→ WORK TO COMPLETE
Reproduce the entries shown below only from the line with "IR3: VS1838B -> TSOP4838" down to the line with "IMU pin INT: D0 -> D7", keeping both end lines and copying each one exactly.

→ RECORD SET
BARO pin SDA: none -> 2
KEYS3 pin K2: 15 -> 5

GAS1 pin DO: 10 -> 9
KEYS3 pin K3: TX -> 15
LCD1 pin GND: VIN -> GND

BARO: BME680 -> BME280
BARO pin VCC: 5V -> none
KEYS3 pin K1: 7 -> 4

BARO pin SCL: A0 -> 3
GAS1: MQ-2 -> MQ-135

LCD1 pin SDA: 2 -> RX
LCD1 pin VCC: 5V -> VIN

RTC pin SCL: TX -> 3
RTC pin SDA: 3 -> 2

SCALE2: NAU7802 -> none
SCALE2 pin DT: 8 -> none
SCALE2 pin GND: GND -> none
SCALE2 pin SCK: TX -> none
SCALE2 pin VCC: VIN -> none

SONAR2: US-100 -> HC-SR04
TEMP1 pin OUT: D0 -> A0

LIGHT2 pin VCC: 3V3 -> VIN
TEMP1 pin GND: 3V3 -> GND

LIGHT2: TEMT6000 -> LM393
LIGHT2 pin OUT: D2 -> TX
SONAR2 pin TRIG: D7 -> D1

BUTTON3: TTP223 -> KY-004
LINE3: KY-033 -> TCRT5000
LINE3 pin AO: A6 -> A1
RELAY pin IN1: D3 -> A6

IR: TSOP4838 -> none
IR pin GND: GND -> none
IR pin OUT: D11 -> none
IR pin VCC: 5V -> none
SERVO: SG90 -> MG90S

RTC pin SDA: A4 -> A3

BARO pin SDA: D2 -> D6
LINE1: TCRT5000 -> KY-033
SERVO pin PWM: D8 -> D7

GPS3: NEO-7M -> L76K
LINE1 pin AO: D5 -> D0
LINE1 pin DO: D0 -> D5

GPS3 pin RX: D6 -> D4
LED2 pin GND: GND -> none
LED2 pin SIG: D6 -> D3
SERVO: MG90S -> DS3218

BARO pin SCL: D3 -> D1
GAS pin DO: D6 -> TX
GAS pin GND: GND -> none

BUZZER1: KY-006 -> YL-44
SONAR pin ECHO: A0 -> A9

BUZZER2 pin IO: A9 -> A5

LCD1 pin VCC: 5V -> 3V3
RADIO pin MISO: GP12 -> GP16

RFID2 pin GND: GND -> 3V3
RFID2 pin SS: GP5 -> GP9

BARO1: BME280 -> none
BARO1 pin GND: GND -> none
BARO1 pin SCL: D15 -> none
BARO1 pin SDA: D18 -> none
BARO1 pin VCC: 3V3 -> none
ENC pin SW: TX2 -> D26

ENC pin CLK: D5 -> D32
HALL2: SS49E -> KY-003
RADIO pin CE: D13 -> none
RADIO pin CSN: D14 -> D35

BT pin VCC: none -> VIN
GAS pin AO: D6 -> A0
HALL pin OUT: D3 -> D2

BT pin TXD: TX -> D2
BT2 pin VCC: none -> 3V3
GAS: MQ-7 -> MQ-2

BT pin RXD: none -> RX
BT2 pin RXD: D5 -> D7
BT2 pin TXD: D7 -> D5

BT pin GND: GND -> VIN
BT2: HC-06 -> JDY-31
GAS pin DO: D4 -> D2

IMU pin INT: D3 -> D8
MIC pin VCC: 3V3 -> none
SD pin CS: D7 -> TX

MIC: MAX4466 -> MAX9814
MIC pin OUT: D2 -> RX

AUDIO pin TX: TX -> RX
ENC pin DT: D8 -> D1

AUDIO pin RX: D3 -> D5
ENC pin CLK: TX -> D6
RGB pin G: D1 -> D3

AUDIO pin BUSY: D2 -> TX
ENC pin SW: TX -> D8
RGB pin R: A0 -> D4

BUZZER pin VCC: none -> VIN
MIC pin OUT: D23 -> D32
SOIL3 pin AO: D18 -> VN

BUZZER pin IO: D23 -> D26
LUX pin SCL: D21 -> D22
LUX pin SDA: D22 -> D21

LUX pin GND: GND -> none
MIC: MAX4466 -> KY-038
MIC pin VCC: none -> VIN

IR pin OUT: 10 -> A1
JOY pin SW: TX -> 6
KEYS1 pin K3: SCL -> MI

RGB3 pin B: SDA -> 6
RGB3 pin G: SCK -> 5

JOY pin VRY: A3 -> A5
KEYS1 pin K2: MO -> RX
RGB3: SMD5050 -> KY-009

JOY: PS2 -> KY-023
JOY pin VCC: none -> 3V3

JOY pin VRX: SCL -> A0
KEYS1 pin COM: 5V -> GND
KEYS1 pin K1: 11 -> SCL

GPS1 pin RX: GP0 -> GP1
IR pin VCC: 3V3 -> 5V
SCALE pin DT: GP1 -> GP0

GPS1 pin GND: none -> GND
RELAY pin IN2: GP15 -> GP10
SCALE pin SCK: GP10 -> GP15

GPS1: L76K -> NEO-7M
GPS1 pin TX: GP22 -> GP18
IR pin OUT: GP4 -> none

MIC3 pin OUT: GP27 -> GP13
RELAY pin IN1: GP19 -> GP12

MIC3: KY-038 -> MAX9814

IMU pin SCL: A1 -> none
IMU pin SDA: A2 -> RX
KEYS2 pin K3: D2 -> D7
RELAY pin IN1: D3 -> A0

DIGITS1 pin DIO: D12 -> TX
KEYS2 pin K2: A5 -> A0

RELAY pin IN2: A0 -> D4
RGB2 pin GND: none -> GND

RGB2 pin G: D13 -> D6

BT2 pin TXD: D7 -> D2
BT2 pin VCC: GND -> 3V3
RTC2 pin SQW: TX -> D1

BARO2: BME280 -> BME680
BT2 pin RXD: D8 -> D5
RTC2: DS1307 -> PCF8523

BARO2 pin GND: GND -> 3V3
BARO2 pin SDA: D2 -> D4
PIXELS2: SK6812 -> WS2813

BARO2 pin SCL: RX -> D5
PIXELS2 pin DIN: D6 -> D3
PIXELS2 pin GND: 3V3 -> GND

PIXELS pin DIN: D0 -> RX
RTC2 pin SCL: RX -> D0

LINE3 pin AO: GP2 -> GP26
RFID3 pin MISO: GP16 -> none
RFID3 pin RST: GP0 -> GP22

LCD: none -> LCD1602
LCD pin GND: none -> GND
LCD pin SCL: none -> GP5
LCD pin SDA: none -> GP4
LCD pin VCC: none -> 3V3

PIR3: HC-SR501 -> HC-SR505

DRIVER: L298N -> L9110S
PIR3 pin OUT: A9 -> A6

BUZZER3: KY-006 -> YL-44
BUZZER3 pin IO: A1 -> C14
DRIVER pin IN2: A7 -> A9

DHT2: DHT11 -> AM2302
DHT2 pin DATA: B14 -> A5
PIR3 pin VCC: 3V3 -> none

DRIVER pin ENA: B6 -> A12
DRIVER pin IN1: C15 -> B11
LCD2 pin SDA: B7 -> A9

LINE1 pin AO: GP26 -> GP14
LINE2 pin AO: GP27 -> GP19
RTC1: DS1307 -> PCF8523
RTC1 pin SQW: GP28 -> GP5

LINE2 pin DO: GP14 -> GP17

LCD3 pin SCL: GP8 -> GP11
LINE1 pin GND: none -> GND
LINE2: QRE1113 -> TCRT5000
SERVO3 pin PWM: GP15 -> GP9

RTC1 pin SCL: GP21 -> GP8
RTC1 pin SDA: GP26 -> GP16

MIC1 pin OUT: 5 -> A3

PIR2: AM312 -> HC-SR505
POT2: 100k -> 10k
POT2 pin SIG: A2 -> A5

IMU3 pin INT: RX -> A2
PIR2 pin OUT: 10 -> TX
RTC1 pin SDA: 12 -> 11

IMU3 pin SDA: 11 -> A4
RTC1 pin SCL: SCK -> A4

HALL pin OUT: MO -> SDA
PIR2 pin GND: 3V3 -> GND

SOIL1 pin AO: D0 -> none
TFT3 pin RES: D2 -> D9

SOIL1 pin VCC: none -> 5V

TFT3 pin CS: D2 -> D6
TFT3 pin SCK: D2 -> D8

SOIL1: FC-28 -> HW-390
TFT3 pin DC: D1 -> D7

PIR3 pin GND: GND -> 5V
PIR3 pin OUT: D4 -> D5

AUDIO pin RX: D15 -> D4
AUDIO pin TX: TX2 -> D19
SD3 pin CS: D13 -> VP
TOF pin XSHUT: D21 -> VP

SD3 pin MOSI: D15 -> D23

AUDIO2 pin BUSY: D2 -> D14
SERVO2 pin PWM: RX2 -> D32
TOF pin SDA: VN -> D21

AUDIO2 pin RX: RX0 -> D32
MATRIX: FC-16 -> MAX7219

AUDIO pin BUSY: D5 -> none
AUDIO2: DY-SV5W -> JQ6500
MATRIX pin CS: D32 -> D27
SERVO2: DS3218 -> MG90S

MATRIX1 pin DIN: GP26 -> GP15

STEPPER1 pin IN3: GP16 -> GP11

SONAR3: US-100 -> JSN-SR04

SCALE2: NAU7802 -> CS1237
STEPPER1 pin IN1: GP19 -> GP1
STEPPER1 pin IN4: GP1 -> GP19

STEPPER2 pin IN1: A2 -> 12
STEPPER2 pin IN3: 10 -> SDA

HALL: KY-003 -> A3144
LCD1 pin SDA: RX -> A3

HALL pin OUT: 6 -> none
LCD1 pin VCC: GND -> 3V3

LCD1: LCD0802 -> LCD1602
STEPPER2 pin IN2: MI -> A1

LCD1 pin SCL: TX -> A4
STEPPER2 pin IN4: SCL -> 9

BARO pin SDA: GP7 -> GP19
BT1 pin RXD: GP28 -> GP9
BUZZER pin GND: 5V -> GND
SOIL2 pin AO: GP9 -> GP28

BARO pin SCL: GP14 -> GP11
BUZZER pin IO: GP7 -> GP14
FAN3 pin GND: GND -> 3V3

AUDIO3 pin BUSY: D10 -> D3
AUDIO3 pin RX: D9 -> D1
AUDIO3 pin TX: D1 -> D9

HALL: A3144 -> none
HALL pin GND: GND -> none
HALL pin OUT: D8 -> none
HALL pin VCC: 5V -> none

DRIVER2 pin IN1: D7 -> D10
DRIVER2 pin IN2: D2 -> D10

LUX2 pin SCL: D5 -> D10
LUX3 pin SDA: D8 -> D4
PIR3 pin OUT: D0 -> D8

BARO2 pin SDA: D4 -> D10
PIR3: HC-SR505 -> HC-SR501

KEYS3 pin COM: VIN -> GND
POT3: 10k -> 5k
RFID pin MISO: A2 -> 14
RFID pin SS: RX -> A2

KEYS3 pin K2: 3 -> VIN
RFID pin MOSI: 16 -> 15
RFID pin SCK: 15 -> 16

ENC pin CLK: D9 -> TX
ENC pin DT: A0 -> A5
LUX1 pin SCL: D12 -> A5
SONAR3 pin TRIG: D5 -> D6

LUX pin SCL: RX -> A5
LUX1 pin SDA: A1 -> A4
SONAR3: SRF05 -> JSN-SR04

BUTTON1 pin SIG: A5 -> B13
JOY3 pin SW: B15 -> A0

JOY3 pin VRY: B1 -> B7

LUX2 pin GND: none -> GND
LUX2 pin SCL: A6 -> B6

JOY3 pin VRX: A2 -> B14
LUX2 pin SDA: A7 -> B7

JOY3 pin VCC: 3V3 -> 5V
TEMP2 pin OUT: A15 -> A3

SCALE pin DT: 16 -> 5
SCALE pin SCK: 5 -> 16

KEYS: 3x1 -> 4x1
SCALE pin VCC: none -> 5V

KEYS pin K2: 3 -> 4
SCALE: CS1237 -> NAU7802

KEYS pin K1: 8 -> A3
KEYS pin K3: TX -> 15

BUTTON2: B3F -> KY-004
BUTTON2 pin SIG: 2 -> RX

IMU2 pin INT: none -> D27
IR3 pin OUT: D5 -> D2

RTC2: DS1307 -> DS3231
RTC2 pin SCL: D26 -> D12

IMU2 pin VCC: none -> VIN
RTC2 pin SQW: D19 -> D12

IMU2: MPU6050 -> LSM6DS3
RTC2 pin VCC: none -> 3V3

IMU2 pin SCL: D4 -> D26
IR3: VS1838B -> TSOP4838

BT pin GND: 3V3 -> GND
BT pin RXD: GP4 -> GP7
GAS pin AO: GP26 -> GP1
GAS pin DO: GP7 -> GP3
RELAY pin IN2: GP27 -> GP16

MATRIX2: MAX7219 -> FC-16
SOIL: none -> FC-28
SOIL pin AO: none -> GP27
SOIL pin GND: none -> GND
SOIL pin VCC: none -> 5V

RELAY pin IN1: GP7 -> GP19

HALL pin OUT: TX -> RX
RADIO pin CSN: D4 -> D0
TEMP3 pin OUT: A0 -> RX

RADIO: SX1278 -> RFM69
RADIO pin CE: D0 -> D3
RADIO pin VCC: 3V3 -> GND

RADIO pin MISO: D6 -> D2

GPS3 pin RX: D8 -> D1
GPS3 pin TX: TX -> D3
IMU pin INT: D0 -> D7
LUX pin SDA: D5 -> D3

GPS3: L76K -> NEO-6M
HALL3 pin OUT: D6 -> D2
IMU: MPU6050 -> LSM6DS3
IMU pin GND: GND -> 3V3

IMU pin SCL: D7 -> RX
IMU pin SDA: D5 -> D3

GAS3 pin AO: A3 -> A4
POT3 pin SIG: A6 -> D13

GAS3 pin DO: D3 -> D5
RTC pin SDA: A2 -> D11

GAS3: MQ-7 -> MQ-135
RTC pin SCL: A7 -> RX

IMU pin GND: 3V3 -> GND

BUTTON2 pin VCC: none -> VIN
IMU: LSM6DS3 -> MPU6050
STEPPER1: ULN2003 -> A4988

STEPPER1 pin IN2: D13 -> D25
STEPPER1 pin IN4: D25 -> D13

→ COMPLETED TASK
IR3: VS1838B -> TSOP4838

BT pin GND: 3V3 -> GND
BT pin RXD: GP4 -> GP7
GAS pin AO: GP26 -> GP1
GAS pin DO: GP7 -> GP3
RELAY pin IN2: GP27 -> GP16

MATRIX2: MAX7219 -> FC-16
SOIL: none -> FC-28
SOIL pin AO: none -> GP27
SOIL pin GND: none -> GND
SOIL pin VCC: none -> 5V

RELAY pin IN1: GP7 -> GP19

HALL pin OUT: TX -> RX
RADIO pin CSN: D4 -> D0
TEMP3 pin OUT: A0 -> RX

RADIO: SX1278 -> RFM69
RADIO pin CE: D0 -> D3
RADIO pin VCC: 3V3 -> GND

RADIO pin MISO: D6 -> D2

GPS3 pin RX: D8 -> D1
GPS3 pin TX: TX -> D3
IMU pin INT: D0 -> D7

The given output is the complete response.